-------- DATASET ENTRIES --------
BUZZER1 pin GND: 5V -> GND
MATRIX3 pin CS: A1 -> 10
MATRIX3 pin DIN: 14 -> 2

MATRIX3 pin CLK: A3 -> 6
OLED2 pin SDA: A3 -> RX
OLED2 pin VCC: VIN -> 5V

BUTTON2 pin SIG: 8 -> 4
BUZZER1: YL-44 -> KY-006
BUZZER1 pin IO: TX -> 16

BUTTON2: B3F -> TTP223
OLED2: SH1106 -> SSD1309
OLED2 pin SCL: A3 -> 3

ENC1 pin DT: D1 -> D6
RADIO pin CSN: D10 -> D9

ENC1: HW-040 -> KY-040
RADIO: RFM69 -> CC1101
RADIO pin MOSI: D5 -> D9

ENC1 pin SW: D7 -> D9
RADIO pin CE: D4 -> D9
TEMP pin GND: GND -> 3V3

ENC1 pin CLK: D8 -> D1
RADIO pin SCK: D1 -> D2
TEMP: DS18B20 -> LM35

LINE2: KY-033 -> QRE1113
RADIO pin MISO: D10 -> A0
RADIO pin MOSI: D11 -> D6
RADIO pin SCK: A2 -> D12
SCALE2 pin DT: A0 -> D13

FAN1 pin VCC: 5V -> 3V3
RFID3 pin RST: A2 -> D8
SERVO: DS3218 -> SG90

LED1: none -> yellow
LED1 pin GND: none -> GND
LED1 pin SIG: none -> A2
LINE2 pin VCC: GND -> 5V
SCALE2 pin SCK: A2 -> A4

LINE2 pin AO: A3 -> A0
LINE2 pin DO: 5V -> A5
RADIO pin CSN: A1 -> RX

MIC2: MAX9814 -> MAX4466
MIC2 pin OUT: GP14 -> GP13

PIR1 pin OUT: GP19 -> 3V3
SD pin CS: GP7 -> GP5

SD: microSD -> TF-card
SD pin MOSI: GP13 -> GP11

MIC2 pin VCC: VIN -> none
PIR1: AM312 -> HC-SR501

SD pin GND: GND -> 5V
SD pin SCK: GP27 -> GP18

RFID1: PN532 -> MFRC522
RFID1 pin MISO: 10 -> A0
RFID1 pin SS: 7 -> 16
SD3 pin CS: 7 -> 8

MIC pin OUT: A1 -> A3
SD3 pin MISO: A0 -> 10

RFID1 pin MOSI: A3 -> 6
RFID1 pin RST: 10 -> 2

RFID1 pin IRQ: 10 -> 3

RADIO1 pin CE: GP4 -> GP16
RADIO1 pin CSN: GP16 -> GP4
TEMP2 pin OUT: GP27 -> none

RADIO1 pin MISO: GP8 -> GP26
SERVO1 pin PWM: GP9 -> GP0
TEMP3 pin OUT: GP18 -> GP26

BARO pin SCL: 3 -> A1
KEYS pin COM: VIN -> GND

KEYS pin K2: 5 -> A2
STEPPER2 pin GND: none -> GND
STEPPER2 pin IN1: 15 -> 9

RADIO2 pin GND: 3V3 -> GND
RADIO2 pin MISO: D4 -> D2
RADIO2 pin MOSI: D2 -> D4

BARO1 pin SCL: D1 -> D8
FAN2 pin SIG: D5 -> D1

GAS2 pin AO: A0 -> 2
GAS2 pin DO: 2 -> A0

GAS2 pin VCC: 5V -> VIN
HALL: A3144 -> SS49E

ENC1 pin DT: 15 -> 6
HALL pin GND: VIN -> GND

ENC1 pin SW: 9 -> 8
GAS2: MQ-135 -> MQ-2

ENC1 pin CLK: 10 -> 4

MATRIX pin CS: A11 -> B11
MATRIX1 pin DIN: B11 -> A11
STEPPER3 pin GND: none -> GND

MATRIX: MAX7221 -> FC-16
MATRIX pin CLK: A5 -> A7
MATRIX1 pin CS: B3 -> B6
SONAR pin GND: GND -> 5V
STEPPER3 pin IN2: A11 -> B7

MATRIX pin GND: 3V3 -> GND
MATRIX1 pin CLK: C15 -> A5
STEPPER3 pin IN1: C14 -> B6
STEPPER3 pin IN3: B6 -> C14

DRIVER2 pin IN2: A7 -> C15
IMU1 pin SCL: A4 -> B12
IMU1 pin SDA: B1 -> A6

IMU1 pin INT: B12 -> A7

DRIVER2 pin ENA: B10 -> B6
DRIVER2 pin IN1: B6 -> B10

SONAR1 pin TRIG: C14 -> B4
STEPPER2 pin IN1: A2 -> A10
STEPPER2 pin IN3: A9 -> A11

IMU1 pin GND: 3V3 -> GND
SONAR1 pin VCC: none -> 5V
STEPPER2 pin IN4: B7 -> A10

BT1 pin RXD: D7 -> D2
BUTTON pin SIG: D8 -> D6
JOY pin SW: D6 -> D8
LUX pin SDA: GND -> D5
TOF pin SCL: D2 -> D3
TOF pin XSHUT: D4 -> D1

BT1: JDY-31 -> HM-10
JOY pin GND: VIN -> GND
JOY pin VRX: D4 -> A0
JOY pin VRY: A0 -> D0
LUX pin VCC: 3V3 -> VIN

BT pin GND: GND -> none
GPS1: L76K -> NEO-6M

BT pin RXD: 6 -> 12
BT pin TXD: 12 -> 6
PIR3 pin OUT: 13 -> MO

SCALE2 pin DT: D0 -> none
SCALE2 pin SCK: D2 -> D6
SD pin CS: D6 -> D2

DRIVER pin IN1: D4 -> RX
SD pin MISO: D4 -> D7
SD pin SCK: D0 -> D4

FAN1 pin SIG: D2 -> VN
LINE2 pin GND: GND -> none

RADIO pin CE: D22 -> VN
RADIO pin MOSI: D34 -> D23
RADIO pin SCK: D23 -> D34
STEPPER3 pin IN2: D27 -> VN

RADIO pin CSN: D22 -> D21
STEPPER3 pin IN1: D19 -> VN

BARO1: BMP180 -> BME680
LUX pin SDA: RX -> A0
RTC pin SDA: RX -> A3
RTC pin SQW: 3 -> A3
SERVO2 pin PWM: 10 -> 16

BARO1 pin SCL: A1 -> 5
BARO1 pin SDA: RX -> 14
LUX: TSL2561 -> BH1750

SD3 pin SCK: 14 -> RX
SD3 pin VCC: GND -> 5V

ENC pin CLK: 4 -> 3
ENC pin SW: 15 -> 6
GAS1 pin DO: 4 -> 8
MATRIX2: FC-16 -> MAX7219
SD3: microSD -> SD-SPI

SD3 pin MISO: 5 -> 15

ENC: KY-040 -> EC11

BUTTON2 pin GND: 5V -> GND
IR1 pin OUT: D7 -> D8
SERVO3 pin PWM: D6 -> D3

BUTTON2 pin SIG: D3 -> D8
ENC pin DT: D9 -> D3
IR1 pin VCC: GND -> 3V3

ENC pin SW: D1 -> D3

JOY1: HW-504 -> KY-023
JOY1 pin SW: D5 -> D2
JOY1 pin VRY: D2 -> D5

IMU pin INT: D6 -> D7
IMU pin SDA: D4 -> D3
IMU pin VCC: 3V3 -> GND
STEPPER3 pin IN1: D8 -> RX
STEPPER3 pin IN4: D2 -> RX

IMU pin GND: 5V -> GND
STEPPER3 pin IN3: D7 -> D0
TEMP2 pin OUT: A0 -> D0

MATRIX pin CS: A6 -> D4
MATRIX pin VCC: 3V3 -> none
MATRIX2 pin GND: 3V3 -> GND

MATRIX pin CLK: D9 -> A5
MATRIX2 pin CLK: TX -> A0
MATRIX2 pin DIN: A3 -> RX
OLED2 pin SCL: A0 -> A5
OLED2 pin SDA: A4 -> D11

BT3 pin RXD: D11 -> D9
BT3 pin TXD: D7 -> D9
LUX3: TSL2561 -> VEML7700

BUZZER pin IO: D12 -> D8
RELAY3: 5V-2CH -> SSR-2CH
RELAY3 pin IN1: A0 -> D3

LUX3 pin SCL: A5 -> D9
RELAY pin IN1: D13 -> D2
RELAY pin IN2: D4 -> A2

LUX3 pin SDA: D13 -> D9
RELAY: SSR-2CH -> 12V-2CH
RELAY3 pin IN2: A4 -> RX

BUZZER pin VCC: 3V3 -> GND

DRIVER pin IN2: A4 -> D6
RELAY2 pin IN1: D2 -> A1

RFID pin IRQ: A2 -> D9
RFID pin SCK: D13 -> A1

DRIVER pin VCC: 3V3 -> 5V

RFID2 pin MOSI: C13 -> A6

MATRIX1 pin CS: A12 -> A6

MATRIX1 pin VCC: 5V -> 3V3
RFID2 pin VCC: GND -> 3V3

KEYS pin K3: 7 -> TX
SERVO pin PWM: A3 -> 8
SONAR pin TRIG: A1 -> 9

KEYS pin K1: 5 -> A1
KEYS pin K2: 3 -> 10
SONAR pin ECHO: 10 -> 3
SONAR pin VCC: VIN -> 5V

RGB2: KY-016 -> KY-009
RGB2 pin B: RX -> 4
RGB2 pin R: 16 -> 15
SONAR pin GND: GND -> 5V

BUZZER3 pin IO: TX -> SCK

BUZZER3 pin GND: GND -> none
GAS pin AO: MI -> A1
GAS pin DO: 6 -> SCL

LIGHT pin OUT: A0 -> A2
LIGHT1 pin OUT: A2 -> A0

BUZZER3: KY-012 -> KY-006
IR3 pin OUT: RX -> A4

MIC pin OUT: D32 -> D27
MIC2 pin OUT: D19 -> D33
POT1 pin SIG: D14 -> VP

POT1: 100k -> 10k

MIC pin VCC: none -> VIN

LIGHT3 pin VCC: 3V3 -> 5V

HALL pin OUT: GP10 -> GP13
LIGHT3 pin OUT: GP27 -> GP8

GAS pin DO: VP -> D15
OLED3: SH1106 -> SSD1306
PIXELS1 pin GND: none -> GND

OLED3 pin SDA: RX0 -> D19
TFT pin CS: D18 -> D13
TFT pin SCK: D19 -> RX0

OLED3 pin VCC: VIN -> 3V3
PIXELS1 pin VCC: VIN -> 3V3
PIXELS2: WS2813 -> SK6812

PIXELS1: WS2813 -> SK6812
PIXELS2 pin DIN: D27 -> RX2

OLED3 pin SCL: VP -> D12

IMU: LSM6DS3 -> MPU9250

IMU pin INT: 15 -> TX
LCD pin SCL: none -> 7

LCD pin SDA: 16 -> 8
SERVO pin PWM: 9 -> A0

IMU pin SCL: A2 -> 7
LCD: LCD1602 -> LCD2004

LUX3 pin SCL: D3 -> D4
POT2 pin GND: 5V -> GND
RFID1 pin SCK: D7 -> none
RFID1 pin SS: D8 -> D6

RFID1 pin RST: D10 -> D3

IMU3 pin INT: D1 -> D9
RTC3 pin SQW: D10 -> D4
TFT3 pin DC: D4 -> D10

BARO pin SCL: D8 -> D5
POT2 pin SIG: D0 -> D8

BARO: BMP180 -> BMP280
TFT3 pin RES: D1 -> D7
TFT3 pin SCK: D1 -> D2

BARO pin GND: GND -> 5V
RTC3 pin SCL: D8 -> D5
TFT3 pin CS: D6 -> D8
--------
EXERCISE:
Beginning at the line containing "OLED3 pin SCL: VP -> D12", repeat each line exactly through the last line of the entries, and include no other lines.

REPLY TO THE EXERCISE:
OLED3 pin SCL: VP -> D12

IMU: LSM6DS3 -> MPU9250

IMU pin INT: 15 -> TX
LCD pin SCL: none -> 7

LCD pin SDA: 16 -> 8
SERVO pin PWM: 9 -> A0

IMU pin SCL: A2 -> 7
LCD: LCD1602 -> LCD2004

LUX3 pin SCL: D3 -> D4
POT2 pin GND: 5V -> GND
RFID1 pin SCK: D7 -> none
RFID1 pin SS: D8 -> D6

RFID1 pin RST: D10 -> D3

IMU3 pin INT: D1 -> D9
RTC3 pin SQW: D10 -> D4
TFT3 pin DC: D4 -> D10

BARO pin SCL: D8 -> D5
POT2 pin SIG: D0 -> D8

BARO: BMP180 -> BMP280
TFT3 pin RES: D1 -> D7
TFT3 pin SCK: D1 -> D2

BARO pin GND: GND -> 5V
RTC3 pin SCL: D8 -> D5
TFT3 pin CS: D6 -> D8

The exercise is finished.